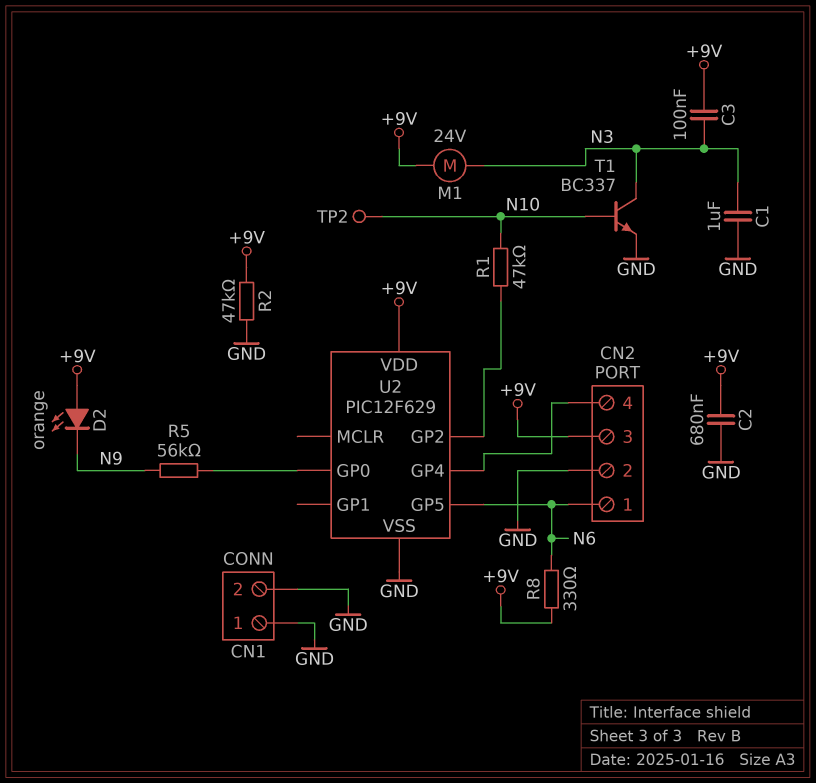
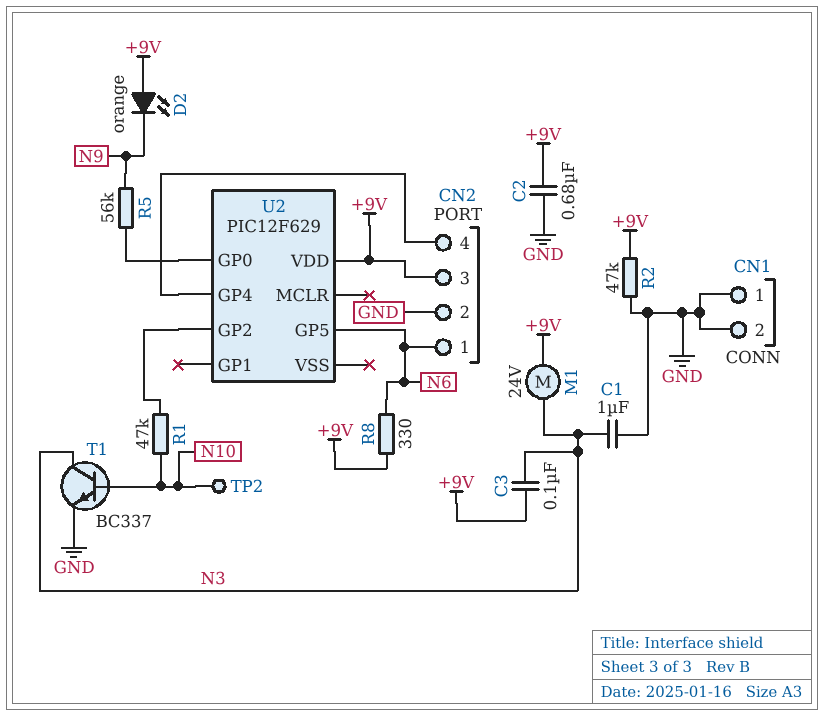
U2 pin VSS: GND -> none

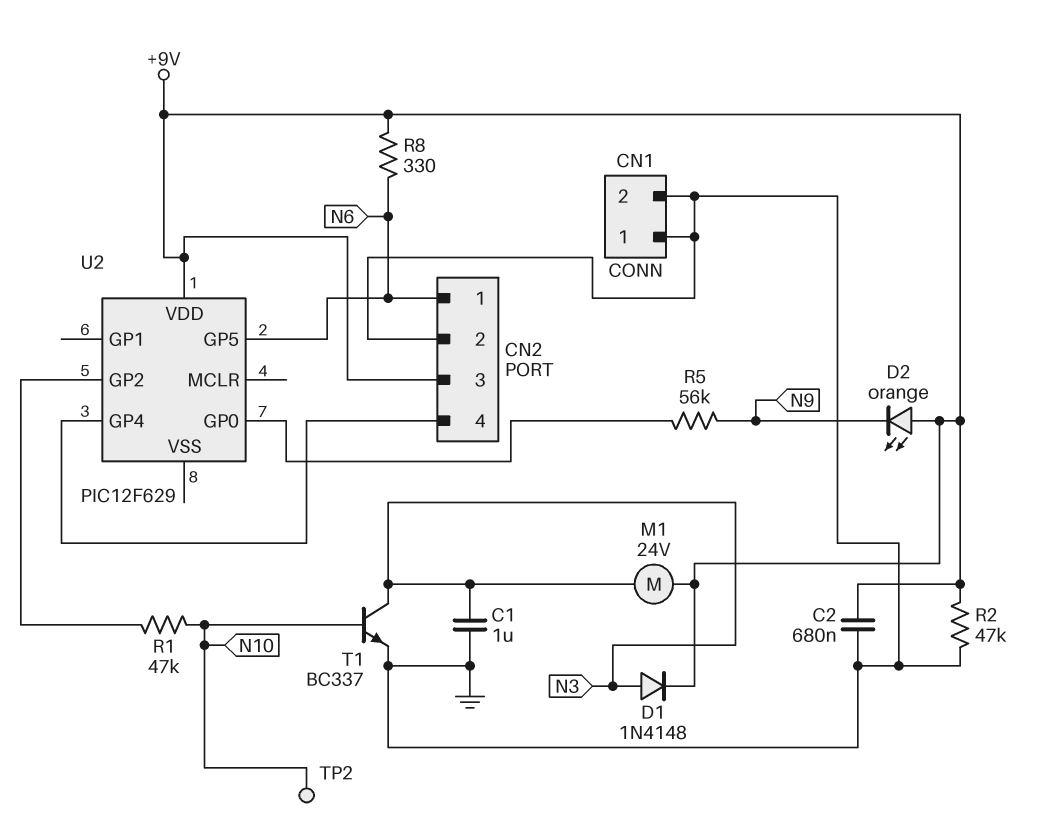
C3: 100nF (+9V, N3) -> none
D1: none -> diode 1N4148 (A N3, K +9V)

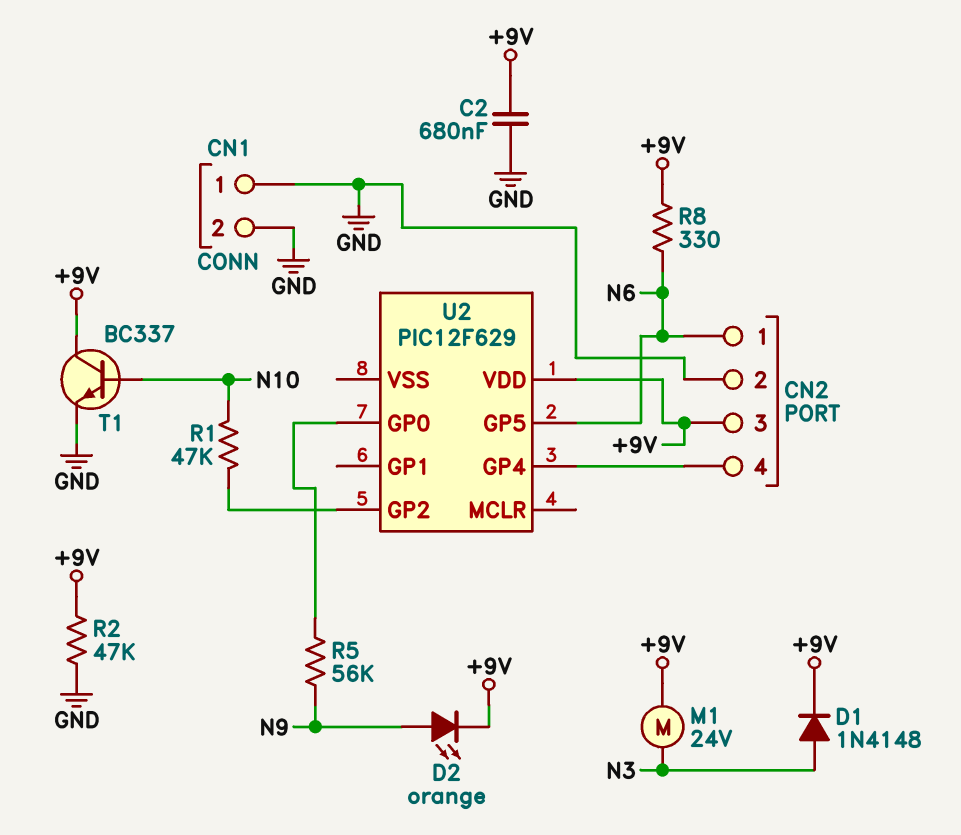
C1: 1uF (GND, N3) -> none
D2: LED orange (A +9V, K N9) -> LED orange (A N9, K +9V)
T1: NPN BC337 (B N10, C N3, E GND) -> NPN BC337 (B N10, C +9V, E GND)
TP2: test point (N10) -> none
::::::::::
What you give back must match the entries exactly, apart from the omitted pictures.

U2 pin VSS: GND -> none

C3: 100nF (+9V, N3) -> none
D1: none -> diode 1N4148 (A N3, K +9V)

C1: 1uF (GND, N3) -> none
D2: LED orange (A +9V, K N9) -> LED orange (A N9, K +9V)
T1: NPN BC337 (B N10, C N3, E GND) -> NPN BC337 (B N10, C +9V, E GND)
TP2: test point (N10) -> none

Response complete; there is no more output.